Word for word, print every entry below.

———

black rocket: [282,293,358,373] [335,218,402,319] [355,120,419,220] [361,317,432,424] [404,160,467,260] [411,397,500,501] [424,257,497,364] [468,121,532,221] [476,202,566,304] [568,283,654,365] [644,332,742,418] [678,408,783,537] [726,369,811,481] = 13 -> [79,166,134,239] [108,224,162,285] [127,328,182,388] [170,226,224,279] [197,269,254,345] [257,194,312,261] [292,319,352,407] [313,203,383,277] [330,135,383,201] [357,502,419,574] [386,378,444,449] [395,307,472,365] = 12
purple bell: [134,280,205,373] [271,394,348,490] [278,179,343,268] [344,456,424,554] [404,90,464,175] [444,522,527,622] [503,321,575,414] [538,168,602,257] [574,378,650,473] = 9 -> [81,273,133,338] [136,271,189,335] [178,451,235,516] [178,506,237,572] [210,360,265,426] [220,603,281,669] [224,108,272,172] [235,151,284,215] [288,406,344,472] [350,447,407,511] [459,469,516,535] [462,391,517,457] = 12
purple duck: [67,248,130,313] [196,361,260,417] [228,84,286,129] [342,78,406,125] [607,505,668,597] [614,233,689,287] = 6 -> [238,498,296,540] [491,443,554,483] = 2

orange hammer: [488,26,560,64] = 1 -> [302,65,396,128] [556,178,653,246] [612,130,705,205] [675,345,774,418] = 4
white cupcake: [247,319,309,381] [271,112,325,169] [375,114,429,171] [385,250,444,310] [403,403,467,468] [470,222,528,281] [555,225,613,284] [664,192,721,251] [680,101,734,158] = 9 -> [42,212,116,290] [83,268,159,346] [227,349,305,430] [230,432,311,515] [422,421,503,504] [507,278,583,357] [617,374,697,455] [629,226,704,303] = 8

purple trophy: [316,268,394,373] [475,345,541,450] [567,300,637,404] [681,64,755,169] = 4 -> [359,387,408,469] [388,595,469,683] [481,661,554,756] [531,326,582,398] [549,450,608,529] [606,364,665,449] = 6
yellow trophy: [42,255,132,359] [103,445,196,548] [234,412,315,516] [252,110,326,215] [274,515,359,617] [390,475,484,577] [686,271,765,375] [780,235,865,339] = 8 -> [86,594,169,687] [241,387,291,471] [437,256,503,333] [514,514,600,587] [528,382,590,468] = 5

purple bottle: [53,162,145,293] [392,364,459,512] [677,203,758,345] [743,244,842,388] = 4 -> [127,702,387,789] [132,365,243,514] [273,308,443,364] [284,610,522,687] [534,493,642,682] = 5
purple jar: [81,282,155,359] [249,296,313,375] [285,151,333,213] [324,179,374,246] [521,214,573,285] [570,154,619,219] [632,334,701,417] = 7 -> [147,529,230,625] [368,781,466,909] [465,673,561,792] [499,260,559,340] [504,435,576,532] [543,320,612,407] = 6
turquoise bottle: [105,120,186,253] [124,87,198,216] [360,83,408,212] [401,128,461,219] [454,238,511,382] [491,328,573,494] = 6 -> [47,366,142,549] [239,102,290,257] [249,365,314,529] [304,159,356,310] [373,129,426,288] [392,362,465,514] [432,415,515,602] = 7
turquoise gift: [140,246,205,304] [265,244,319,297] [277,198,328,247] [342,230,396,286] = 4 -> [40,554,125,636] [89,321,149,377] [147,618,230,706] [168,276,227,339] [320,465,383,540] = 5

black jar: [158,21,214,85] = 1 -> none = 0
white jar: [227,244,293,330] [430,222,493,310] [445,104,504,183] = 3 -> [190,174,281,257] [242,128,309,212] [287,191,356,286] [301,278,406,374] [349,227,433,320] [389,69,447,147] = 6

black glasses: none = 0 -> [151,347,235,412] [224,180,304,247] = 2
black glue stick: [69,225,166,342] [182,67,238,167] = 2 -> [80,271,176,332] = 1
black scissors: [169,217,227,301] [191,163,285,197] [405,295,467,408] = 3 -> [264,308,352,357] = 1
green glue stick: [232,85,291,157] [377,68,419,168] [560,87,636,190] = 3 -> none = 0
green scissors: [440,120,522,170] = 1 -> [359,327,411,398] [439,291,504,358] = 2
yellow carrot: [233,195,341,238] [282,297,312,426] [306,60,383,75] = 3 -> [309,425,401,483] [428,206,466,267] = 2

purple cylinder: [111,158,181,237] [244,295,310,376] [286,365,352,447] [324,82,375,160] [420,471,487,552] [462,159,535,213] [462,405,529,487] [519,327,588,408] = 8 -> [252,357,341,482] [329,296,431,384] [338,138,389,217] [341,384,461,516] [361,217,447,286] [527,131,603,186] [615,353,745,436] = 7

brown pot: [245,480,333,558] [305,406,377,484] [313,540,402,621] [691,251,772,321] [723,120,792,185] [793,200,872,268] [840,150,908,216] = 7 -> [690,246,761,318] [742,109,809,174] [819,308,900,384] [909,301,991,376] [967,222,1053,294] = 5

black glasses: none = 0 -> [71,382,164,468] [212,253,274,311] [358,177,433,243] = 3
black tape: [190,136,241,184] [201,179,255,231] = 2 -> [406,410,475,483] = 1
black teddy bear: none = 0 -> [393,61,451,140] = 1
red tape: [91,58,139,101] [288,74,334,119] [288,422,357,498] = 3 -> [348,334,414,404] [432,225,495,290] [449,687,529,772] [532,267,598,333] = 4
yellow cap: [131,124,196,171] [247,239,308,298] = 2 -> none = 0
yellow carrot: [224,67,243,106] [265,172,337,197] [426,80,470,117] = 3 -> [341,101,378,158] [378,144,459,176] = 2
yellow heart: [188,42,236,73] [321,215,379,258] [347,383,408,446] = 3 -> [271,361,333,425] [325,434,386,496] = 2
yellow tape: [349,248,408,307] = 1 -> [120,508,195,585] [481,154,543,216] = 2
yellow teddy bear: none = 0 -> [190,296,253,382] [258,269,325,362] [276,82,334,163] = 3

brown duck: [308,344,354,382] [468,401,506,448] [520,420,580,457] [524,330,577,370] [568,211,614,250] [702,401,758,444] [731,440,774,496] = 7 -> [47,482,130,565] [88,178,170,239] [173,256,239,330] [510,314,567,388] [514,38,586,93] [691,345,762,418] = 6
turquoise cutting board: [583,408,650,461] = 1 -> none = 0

———

_Result of this exercise_
black rocket: [282,293,358,373] [335,218,402,319] [355,120,419,220] [361,317,432,424] [404,160,467,260] [411,397,500,501] [424,257,497,364] [468,121,532,221] [476,202,566,304] [568,283,654,365] [644,332,742,418] [678,408,783,537] [726,369,811,481] = 13 -> [79,166,134,239] [108,224,162,285] [127,328,182,388] [170,226,224,279] [197,269,254,345] [257,194,312,261] [292,319,352,407] [313,203,383,277] [330,135,383,201] [357,502,419,574] [386,378,444,449] [395,307,472,365] = 12
purple bell: [134,280,205,373] [271,394,348,490] [278,179,343,268] [344,456,424,554] [404,90,464,175] [444,522,527,622] [503,321,575,414] [538,168,602,257] [574,378,650,473] = 9 -> [81,273,133,338] [136,271,189,335] [178,451,235,516] [178,506,237,572] [210,360,265,426] [220,603,281,669] [224,108,272,172] [235,151,284,215] [288,406,344,472] [350,447,407,511] [459,469,516,535] [462,391,517,457] = 12
purple duck: [67,248,130,313] [196,361,260,417] [228,84,286,129] [342,78,406,125] [607,505,668,597] [614,233,689,287] = 6 -> [238,498,296,540] [491,443,554,483] = 2

orange hammer: [488,26,560,64] = 1 -> [302,65,396,128] [556,178,653,246] [612,130,705,205] [675,345,774,418] = 4
white cupcake: [247,319,309,381] [271,112,325,169] [375,114,429,171] [385,250,444,310] [403,403,467,468] [470,222,528,281] [555,225,613,284] [664,192,721,251] [680,101,734,158] = 9 -> [42,212,116,290] [83,268,159,346] [227,349,305,430] [230,432,311,515] [422,421,503,504] [507,278,583,357] [617,374,697,455] [629,226,704,303] = 8

purple trophy: [316,268,394,373] [475,345,541,450] [567,300,637,404] [681,64,755,169] = 4 -> [359,387,408,469] [388,595,469,683] [481,661,554,756] [531,326,582,398] [549,450,608,529] [606,364,665,449] = 6
yellow trophy: [42,255,132,359] [103,445,196,548] [234,412,315,516] [252,110,326,215] [274,515,359,617] [390,475,484,577] [686,271,765,375] [780,235,865,339] = 8 -> [86,594,169,687] [241,387,291,471] [437,256,503,333] [514,514,600,587] [528,382,590,468] = 5

purple bottle: [53,162,145,293] [392,364,459,512] [677,203,758,345] [743,244,842,388] = 4 -> [127,702,387,789] [132,365,243,514] [273,308,443,364] [284,610,522,687] [534,493,642,682] = 5
purple jar: [81,282,155,359] [249,296,313,375] [285,151,333,213] [324,179,374,246] [521,214,573,285] [570,154,619,219] [632,334,701,417] = 7 -> [147,529,230,625] [368,781,466,909] [465,673,561,792] [499,260,559,340] [504,435,576,532] [543,320,612,407] = 6
turquoise bottle: [105,120,186,253] [124,87,198,216] [360,83,408,212] [401,128,461,219] [454,238,511,382] [491,328,573,494] = 6 -> [47,366,142,549] [239,102,290,257] [249,365,314,529] [304,159,356,310] [373,129,426,288] [392,362,465,514] [432,415,515,602] = 7
turquoise gift: [140,246,205,304] [265,244,319,297] [277,198,328,247] [342,230,396,286] = 4 -> [40,554,125,636] [89,321,149,377] [147,618,230,706] [168,276,227,339] [320,465,383,540] = 5

black jar: [158,21,214,85] = 1 -> none = 0
white jar: [227,244,293,330] [430,222,493,310] [445,104,504,183] = 3 -> [190,174,281,257] [242,128,309,212] [287,191,356,286] [301,278,406,374] [349,227,433,320] [389,69,447,147] = 6

black glasses: none = 0 -> [151,347,235,412] [224,180,304,247] = 2
black glue stick: [69,225,166,342] [182,67,238,167] = 2 -> [80,271,176,332] = 1
black scissors: [169,217,227,301] [191,163,285,197] [405,295,467,408] = 3 -> [264,308,352,357] = 1
green glue stick: [232,85,291,157] [377,68,419,168] [560,87,636,190] = 3 -> none = 0
green scissors: [440,120,522,170] = 1 -> [359,327,411,398] [439,291,504,358] = 2
yellow carrot: [233,195,341,238] [282,297,312,426] [306,60,383,75] = 3 -> [309,425,401,483] [428,206,466,267] = 2

purple cylinder: [111,158,181,237] [244,295,310,376] [286,365,352,447] [324,82,375,160] [420,471,487,552] [462,159,535,213] [462,405,529,487] [519,327,588,408] = 8 -> [252,357,341,482] [329,296,431,384] [338,138,389,217] [341,384,461,516] [361,217,447,286] [527,131,603,186] [615,353,745,436] = 7

brown pot: [245,480,333,558] [305,406,377,484] [313,540,402,621] [691,251,772,321] [723,120,792,185] [793,200,872,268] [840,150,908,216] = 7 -> [690,246,761,318] [742,109,809,174] [819,308,900,384] [909,301,991,376] [967,222,1053,294] = 5

black glasses: none = 0 -> [71,382,164,468] [212,253,274,311] [358,177,433,243] = 3
black tape: [190,136,241,184] [201,179,255,231] = 2 -> [406,410,475,483] = 1
black teddy bear: none = 0 -> [393,61,451,140] = 1
red tape: [91,58,139,101] [288,74,334,119] [288,422,357,498] = 3 -> [348,334,414,404] [432,225,495,290] [449,687,529,772] [532,267,598,333] = 4
yellow cap: [131,124,196,171] [247,239,308,298] = 2 -> none = 0
yellow carrot: [224,67,243,106] [265,172,337,197] [426,80,470,117] = 3 -> [341,101,378,158] [378,144,459,176] = 2
yellow heart: [188,42,236,73] [321,215,379,258] [347,383,408,446] = 3 -> [271,361,333,425] [325,434,386,496] = 2
yellow tape: [349,248,408,307] = 1 -> [120,508,195,585] [481,154,543,216] = 2
yellow teddy bear: none = 0 -> [190,296,253,382] [258,269,325,362] [276,82,334,163] = 3

brown duck: [308,344,354,382] [468,401,506,448] [520,420,580,457] [524,330,577,370] [568,211,614,250] [702,401,758,444] [731,440,774,496] = 7 -> [47,482,130,565] [88,178,170,239] [173,256,239,330] [510,314,567,388] [514,38,586,93] [691,345,762,418] = 6
turquoise cutting board: [583,408,650,461] = 1 -> none = 0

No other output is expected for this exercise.